(Itemized modification records)
○ ○ ○ ○ ○

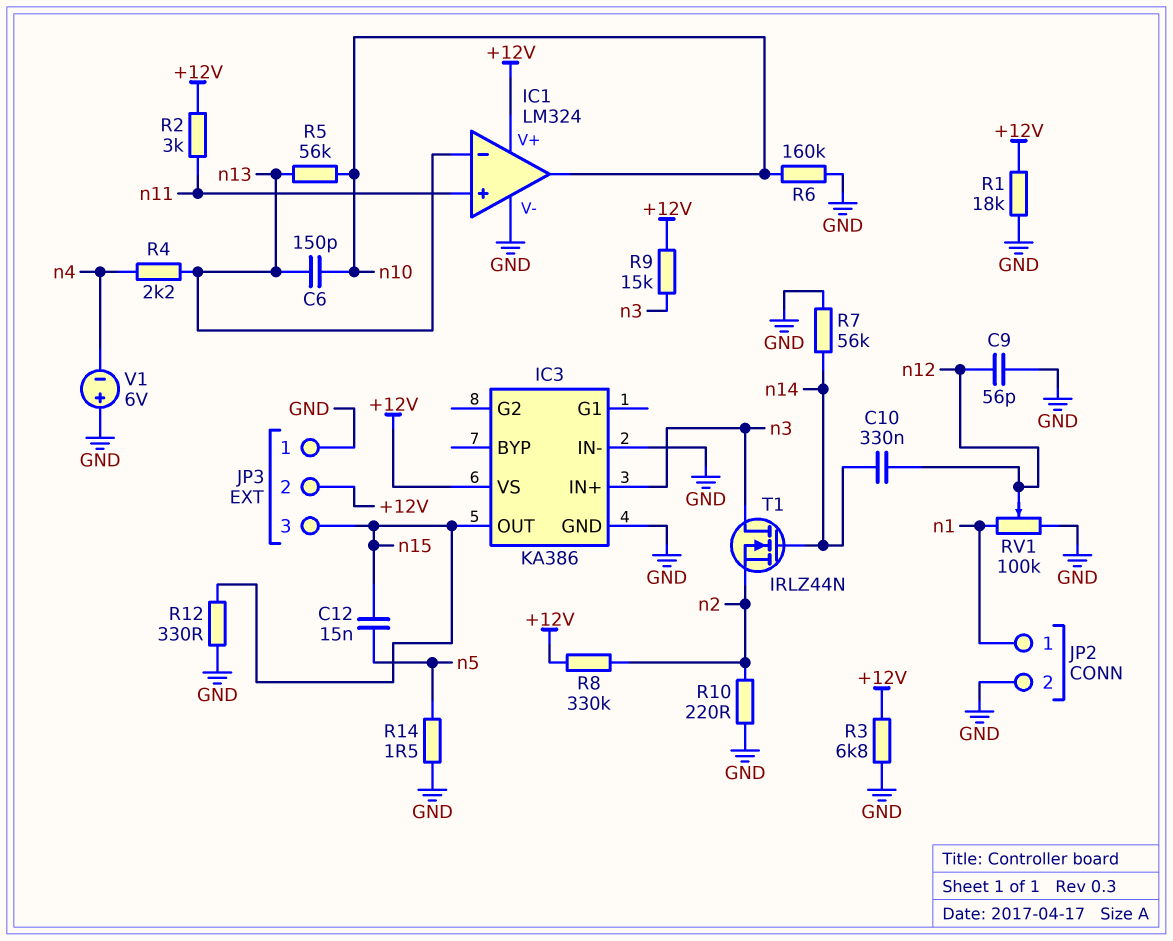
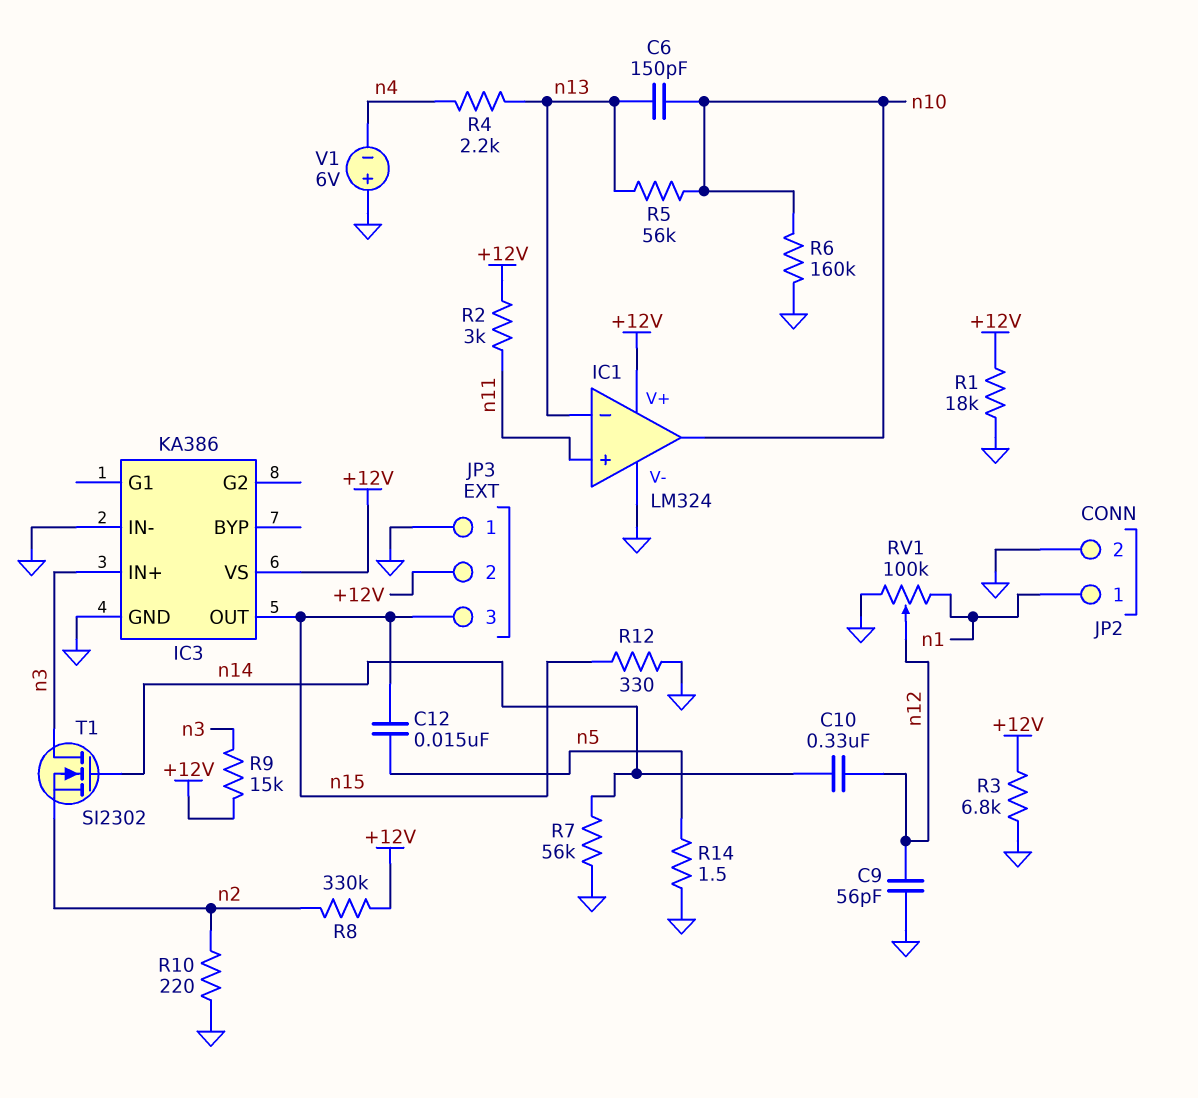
T1: NMOS IRLZ44N (G n14, D n3, S n2) -> NMOS SI2302 (G n14, D n3, S n2)

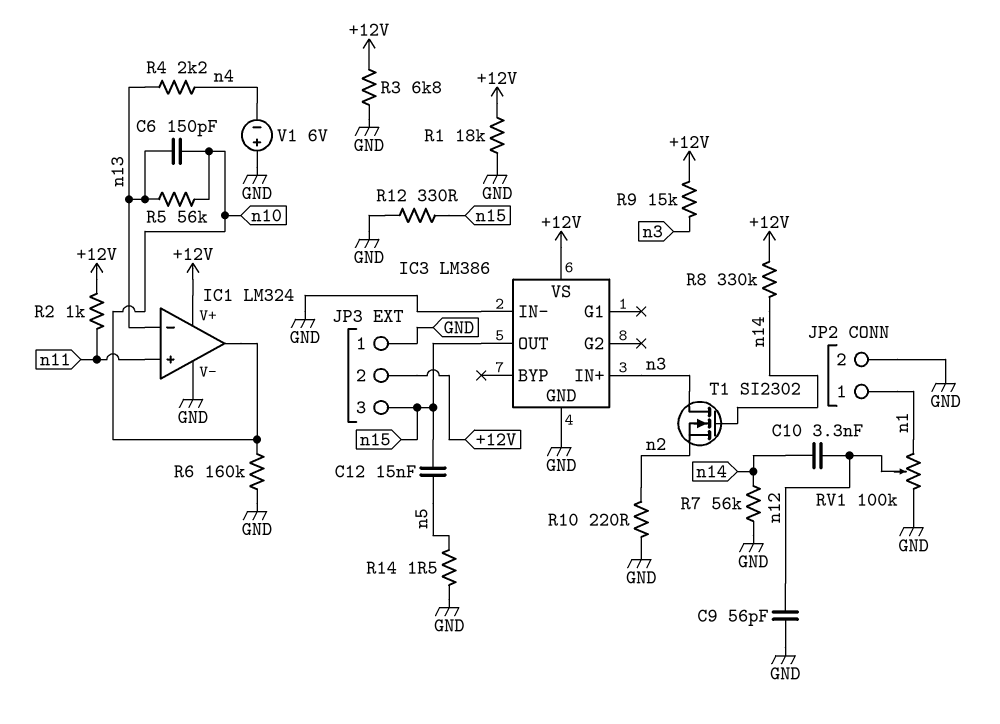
C10: 330nF (n12, n14) -> 3.3nF (n12, n14)
IC3: KA386 -> LM386
R2: 3k (+12V, n11) -> 1k (+12V, n11)
R8: 330k (+12V, n2) -> 330k (+12V, n14)

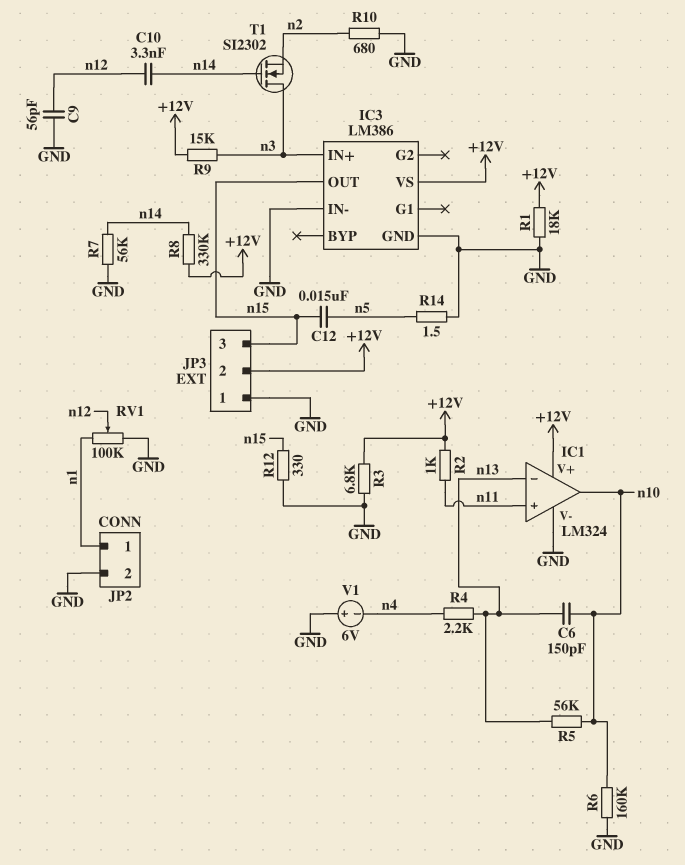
R10: 220 (GND, n2) -> 680 (GND, n2)

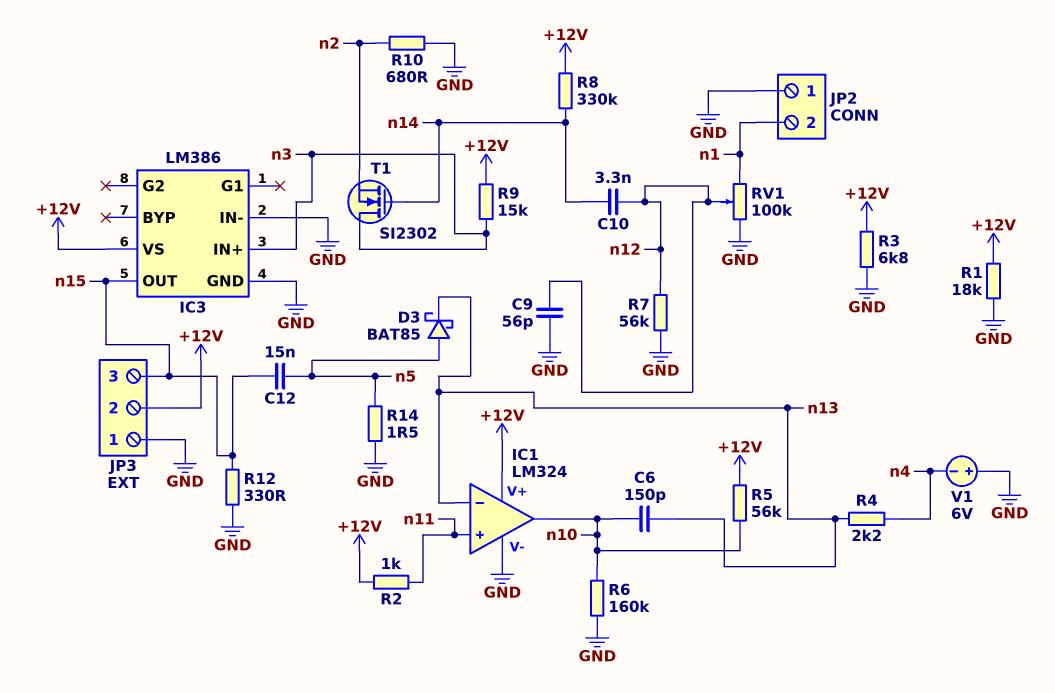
D3: none -> schottky BAT85 (A n5, K n13)
JP2 pin 1: n1 -> GND
JP2 pin 2: GND -> n1
R5: 56k (n10, n13) -> 56k (+12V, n10)
R7: 56k (GND, n14) -> 56k (GND, n12)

○ ○ ○ ○ ○

• _TASK STATEMENT_
Omit the pictures. Transcribe every record exactly.

• _WRITTEN RESPONSE_
T1: NMOS IRLZ44N (G n14, D n3, S n2) -> NMOS SI2302 (G n14, D n3, S n2)

C10: 330nF (n12, n14) -> 3.3nF (n12, n14)
IC3: KA386 -> LM386
R2: 3k (+12V, n11) -> 1k (+12V, n11)
R8: 330k (+12V, n2) -> 330k (+12V, n14)

R10: 220 (GND, n2) -> 680 (GND, n2)

D3: none -> schottky BAT85 (A n5, K n13)
JP2 pin 1: n1 -> GND
JP2 pin 2: GND -> n1
R5: 56k (n10, n13) -> 56k (+12V, n10)
R7: 56k (GND, n14) -> 56k (GND, n12)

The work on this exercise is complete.